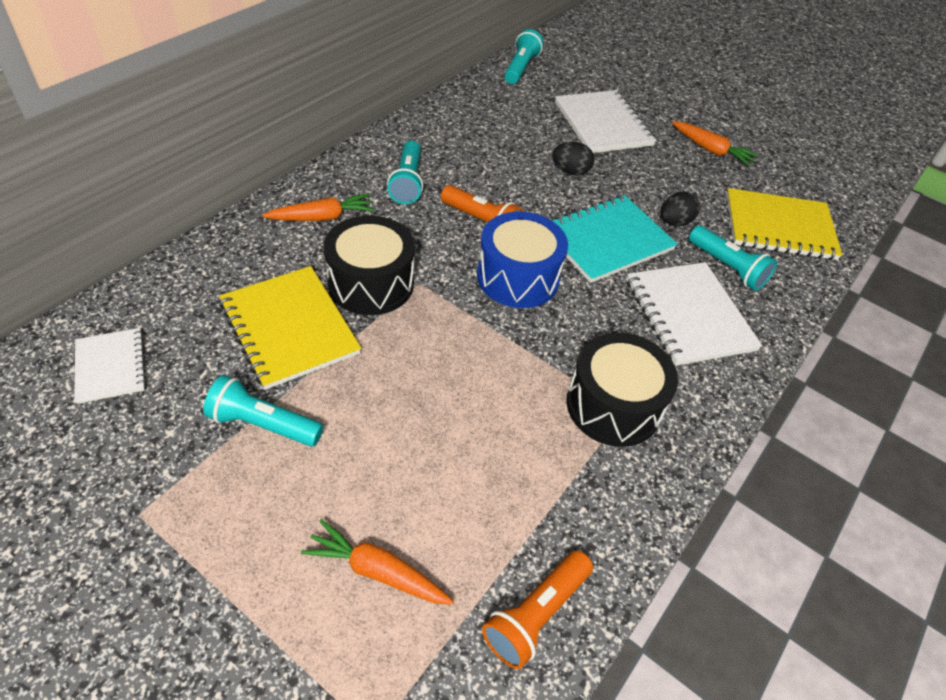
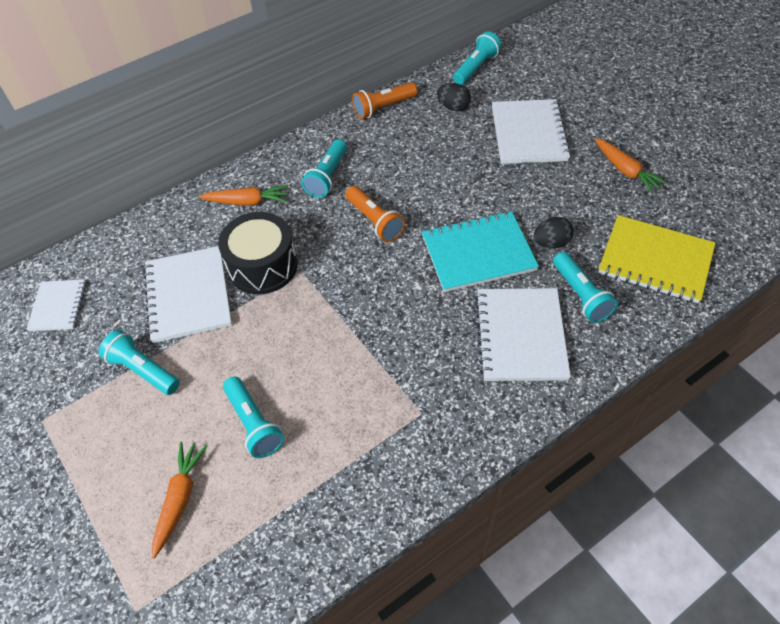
camera: 25 degrees right, 5 degrees up
yellow notebook [219,266,361,390] -> white notebook [143,246,232,343]
orange carrot [301,519,454,605] -> orange carrot turned 60 degrees clockwise [152,442,208,558]
blue drum [477,212,568,308] -> none
orange flashlight [482,550,593,669] -> orange flashlight moved to [352,82,417,119]
black egg [552,142,594,176] -> black egg moved to [437,83,471,112]
black drum [566,333,678,447] -> none
none -> turquoise flashlight [223,377,284,458]

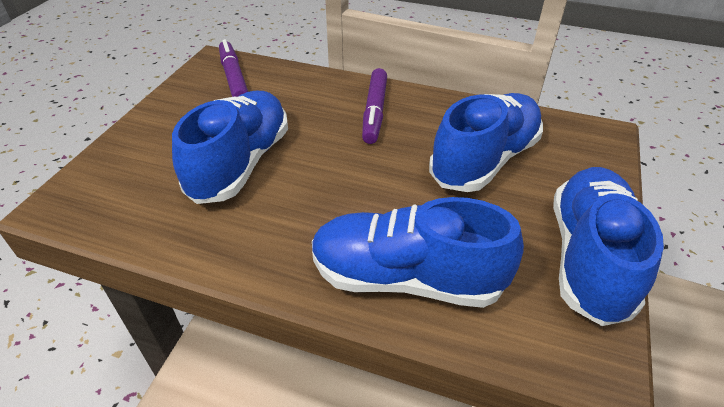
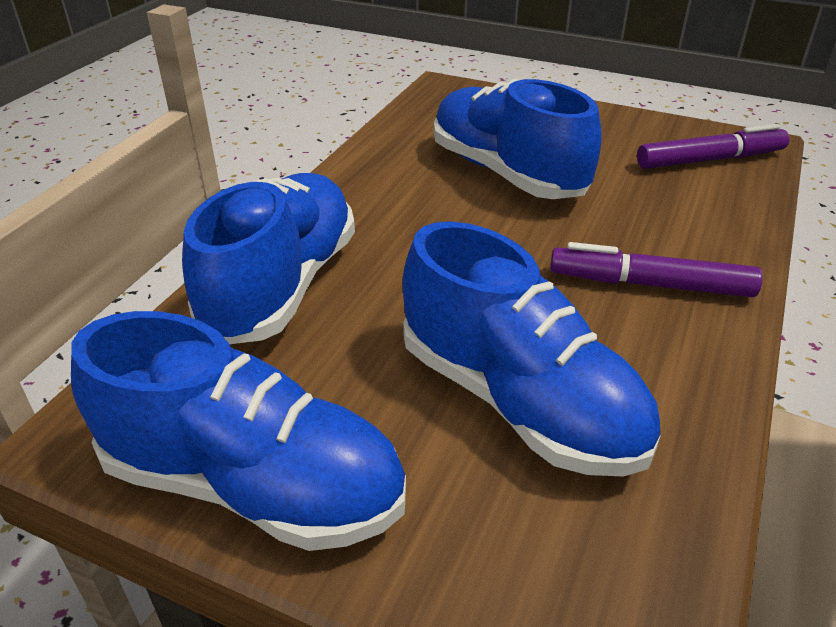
camera: 95 degrees right, 5 degrees down
blue shoe [172,91,288,204] -> blue shoe turned 150 degrees counterclockwise [434,79,602,199]

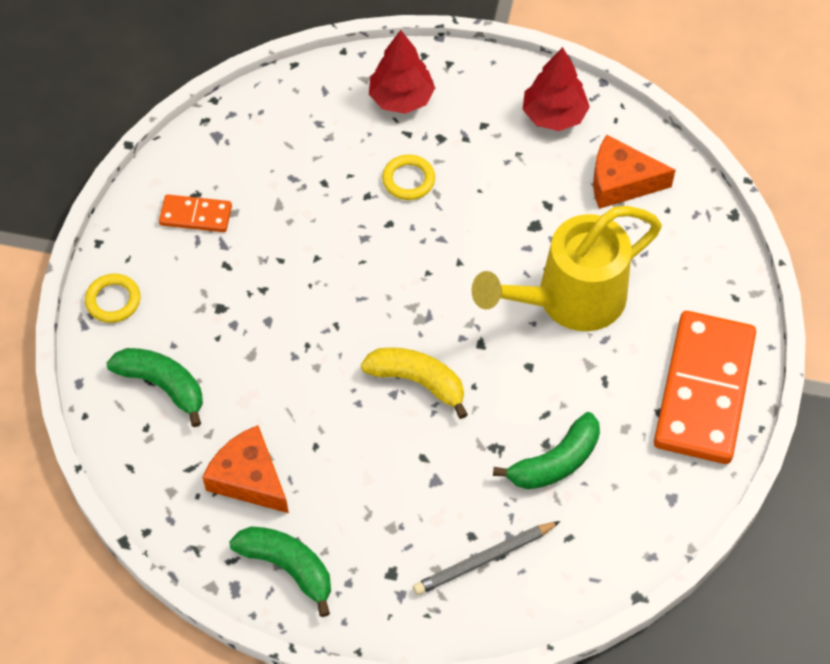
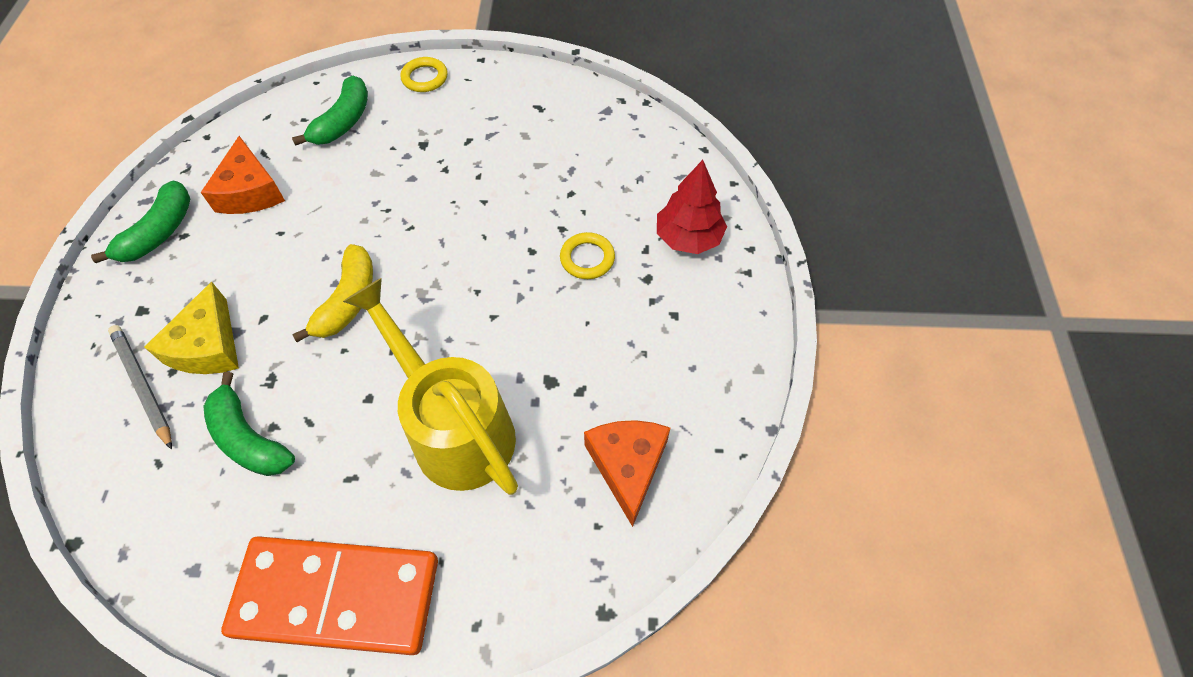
camera: 80 degrees right, 0 degrees up
orange domino [159,194,232,232] -> none
orange cheese [202,425,289,513] -> orange cheese turned 135 degrees clockwise [201,136,285,214]
red tree [523,47,590,131] -> none
none -> yellow cheese [144,282,239,374]

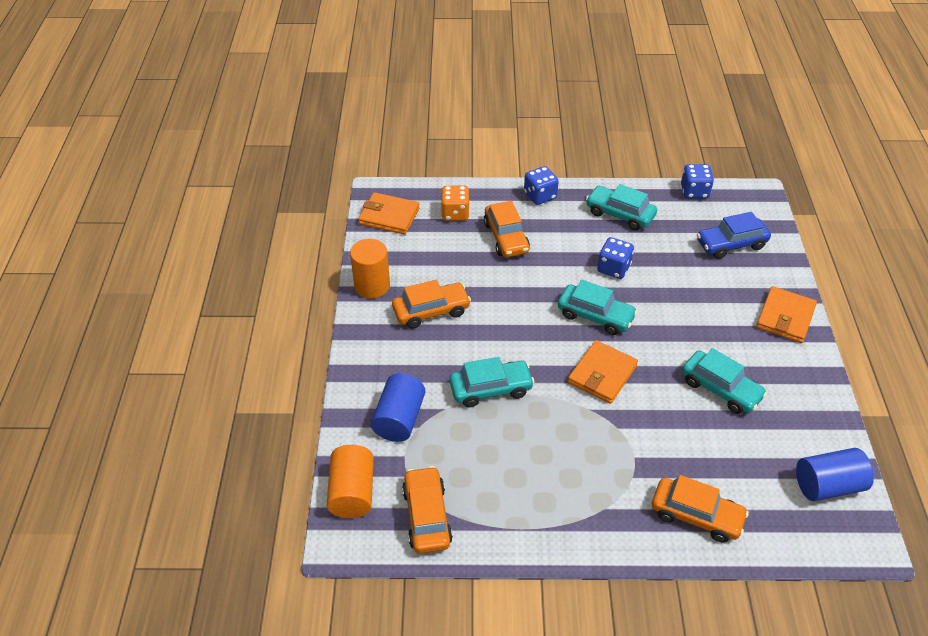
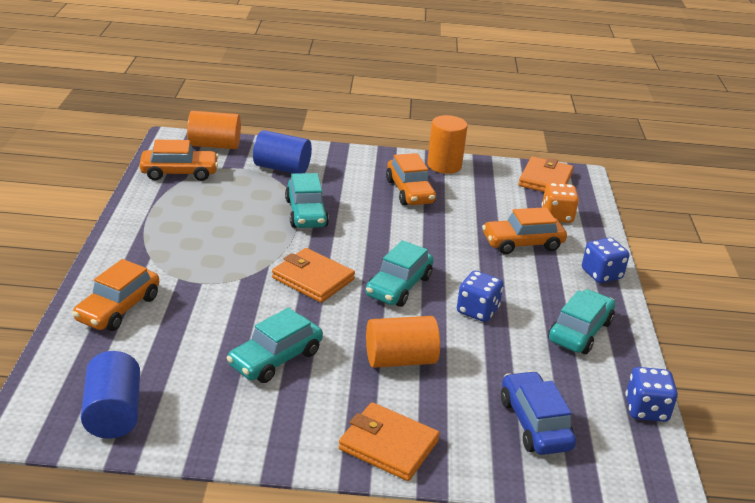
camera: 90 degrees right, 15 degrees down
none -> orange cylinder [366,316,440,368]

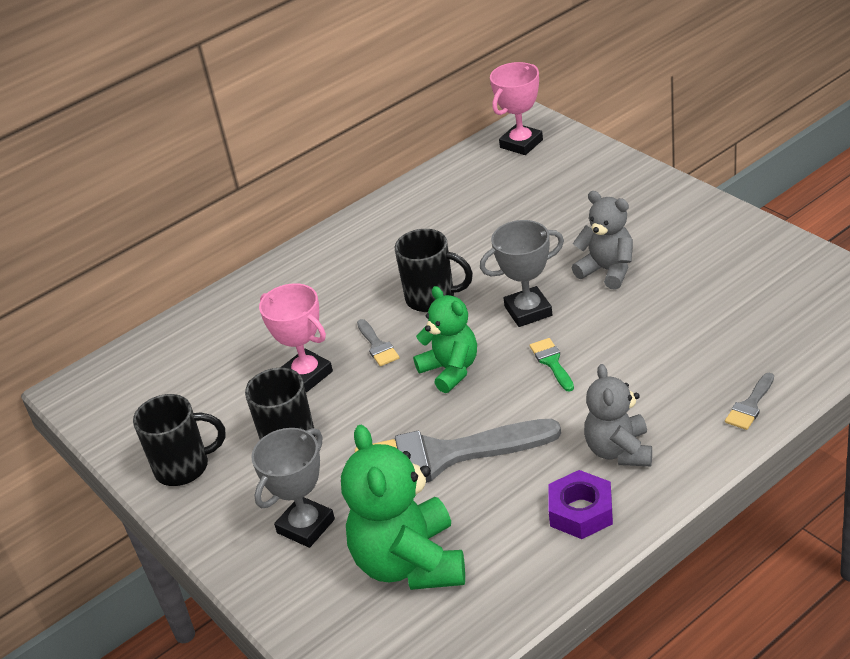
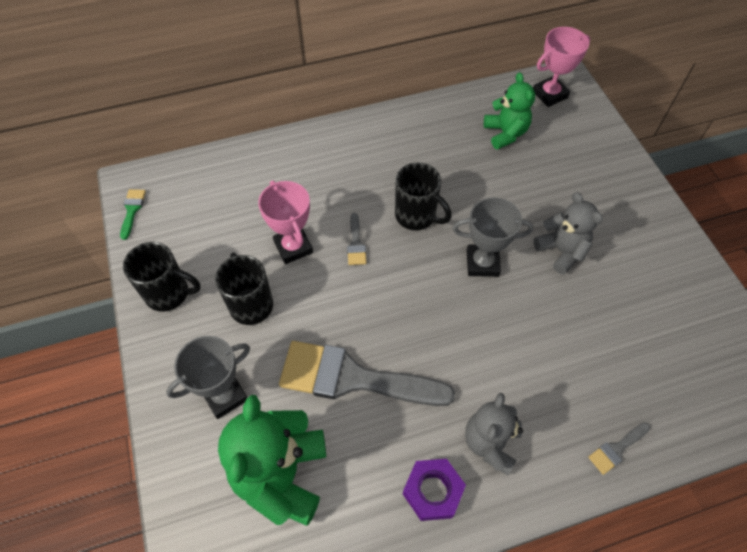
camera: 15 degrees right, 20 degrees up
green teddy bear [413,286,477,393] -> green teddy bear moved to [484,72,535,150]
green brush [530,338,574,392] -> green brush moved to [120,189,146,240]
════
■ REQUIREMENT ■
Among the entries above, find the line with "blue shoe [172,91,288,204]" and repeat exactly from there through the line with "green teddy bear [413,286,477,393]", leaving out the pictures.

■ ANSWER BELOW ■
blue shoe [172,91,288,204] -> blue shoe turned 150 degrees counterclockwise [434,79,602,199]

camera: 80 degrees right, 0 degrees up
orange domino [159,194,232,232] -> none
orange cheese [202,425,289,513] -> orange cheese turned 135 degrees clockwise [201,136,285,214]
red tree [523,47,590,131] -> none
none -> yellow cheese [144,282,239,374]

camera: 90 degrees right, 15 degrees down
none -> orange cylinder [366,316,440,368]

camera: 15 degrees right, 20 degrees up
green teddy bear [413,286,477,393] -> green teddy bear moved to [484,72,535,150]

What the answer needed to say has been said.